• Work required:
Starting from the line that contains "(106, 336) = (267, 503): yellow", output every remaining line of the records below exactly as it appears, that line and the last one included.

(Material provided Opens)

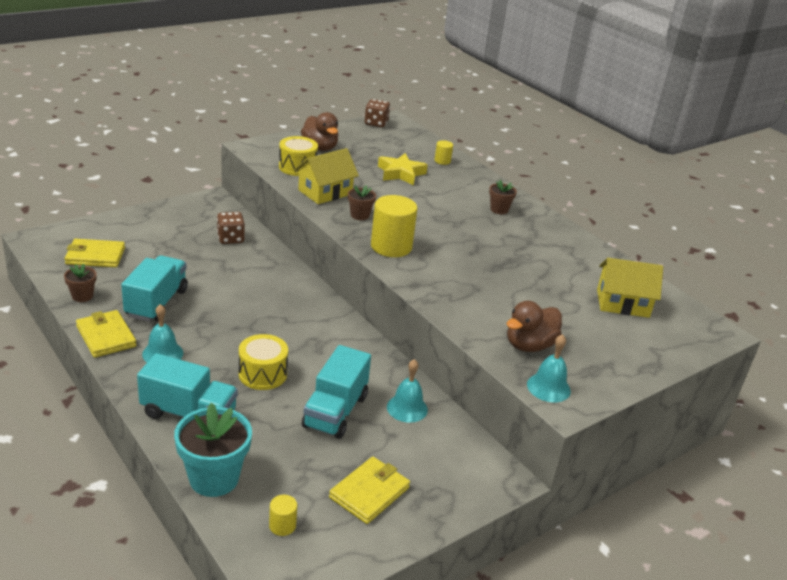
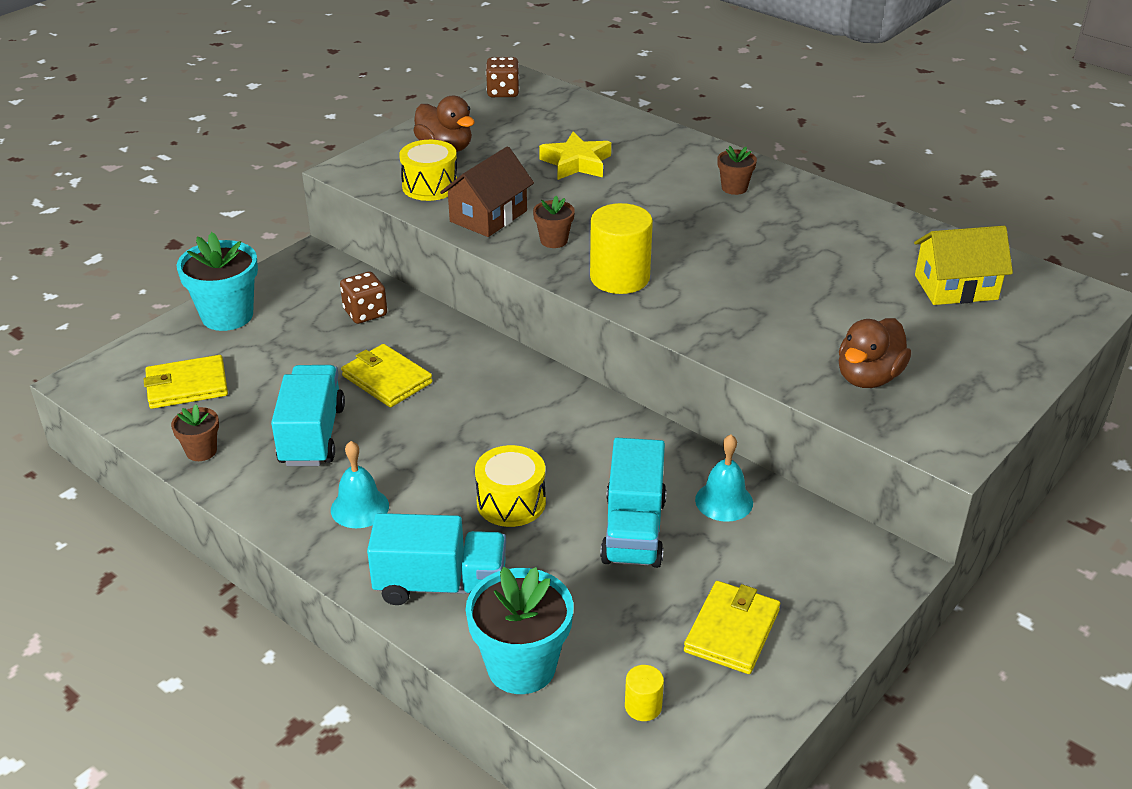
camera: 10 degrees left, 5 degrees up
(106, 336) = (267, 503): yellow wallet -> yellow wallet (386, 379)
(143, 221) = (227, 316): none -> turquoise flower pot
(325, 192) = (488, 216): yellow house -> brown house
(442, 161) = (623, 131): yellow cylinder -> none
(548, 387) = (920, 430): turquoise bell -> none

(Material provided Closes)

• Answer to the exercise:
(106, 336) = (267, 503): yellow wallet -> yellow wallet (386, 379)
(143, 221) = (227, 316): none -> turquoise flower pot
(325, 192) = (488, 216): yellow house -> brown house
(442, 161) = (623, 131): yellow cylinder -> none
(548, 387) = (920, 430): turquoise bell -> none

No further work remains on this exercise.